# Task to complete
Look through the listing for the string "cube" and copy out every line that holds it.

# Task material
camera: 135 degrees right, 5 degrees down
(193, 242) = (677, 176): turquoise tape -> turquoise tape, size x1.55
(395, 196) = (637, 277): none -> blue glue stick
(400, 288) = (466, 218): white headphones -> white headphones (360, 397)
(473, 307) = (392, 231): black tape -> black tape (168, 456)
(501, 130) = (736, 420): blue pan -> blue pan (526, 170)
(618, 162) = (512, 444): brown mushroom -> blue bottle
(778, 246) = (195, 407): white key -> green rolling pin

--

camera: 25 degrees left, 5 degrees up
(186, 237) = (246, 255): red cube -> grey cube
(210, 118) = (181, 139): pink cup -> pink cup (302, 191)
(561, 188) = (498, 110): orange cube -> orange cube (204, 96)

# Exercise solution
(186, 237) = (246, 255): red cube -> grey cube
(561, 188) = (498, 110): orange cube -> orange cube (204, 96)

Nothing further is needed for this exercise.